§ **Aim of the exercise**: In the entries, find all lines that hold the word "notebook" and copy them.

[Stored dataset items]
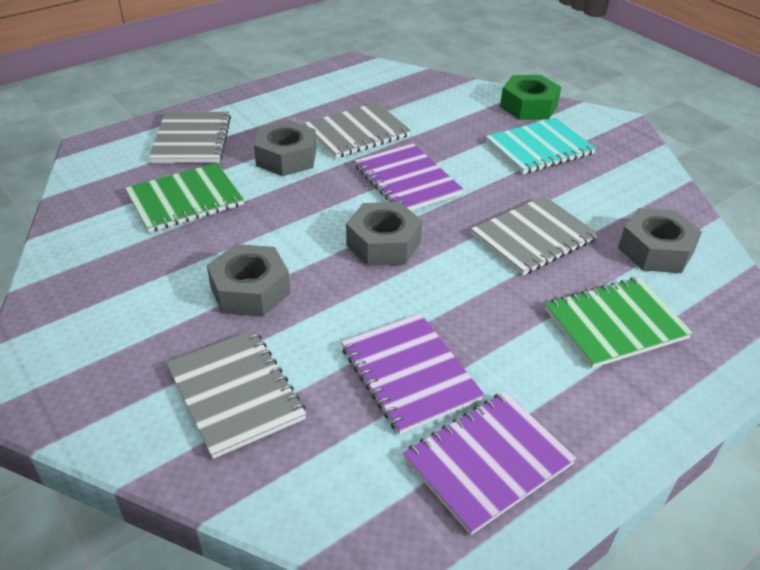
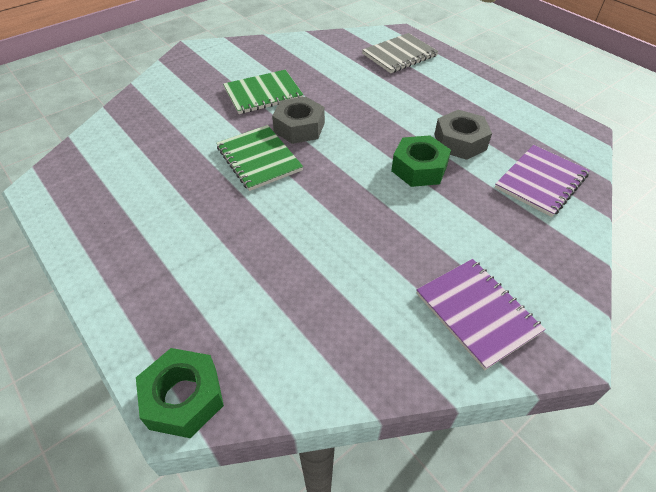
green nut: 1 -> 2
grey notebook: 4 -> 1
grey nut: 4 -> 2
purple notebook: 3 -> 2
turquoise notebook: 1 -> 0

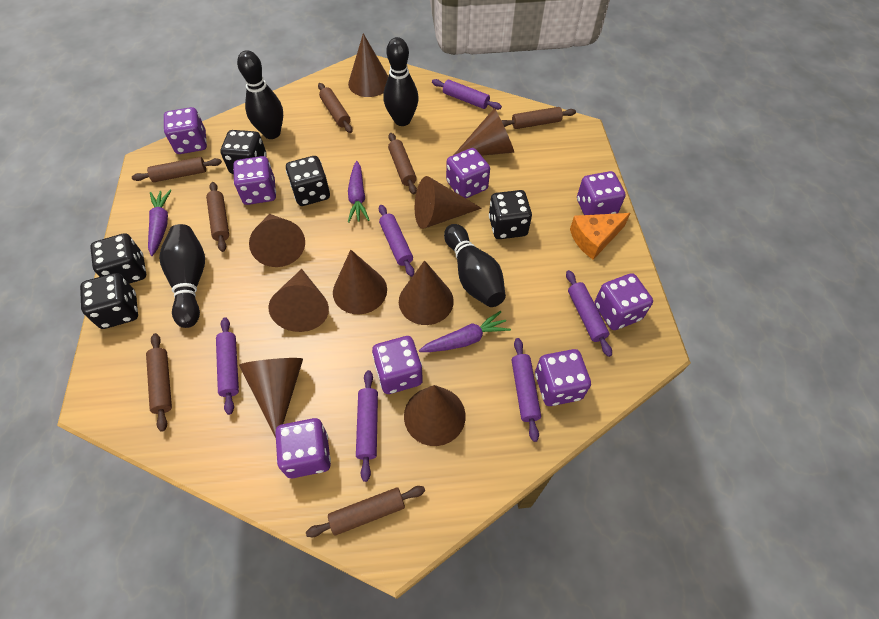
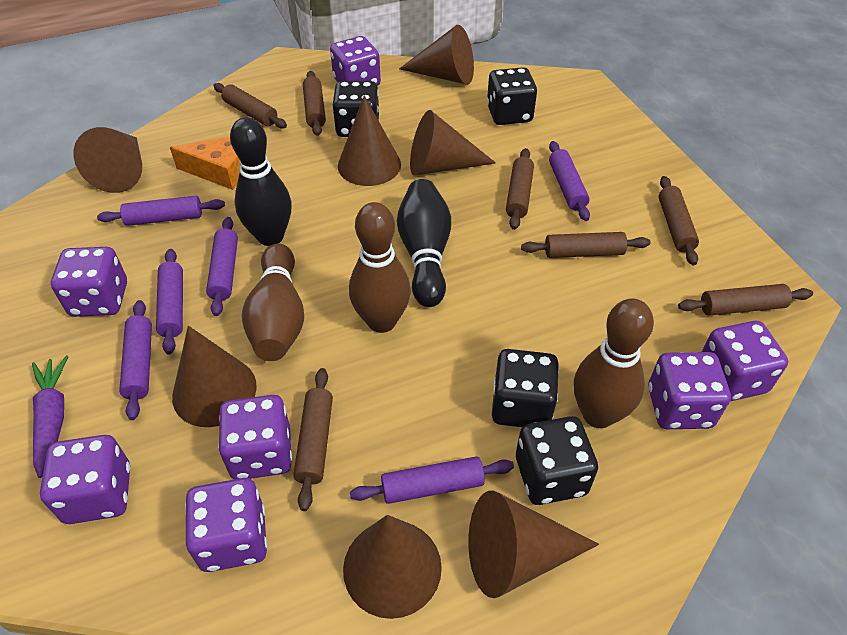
black bowling pin: 4 -> 2
black dice: 5 -> 4
brown bowling pin: 0 -> 3
brown cone: 9 -> 7
purple carrot: 3 -> 1
purple dice: 8 -> 7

§ **Solution to the problem**:
grey notebook: 4 -> 1
purple notebook: 3 -> 2
turquoise notebook: 1 -> 0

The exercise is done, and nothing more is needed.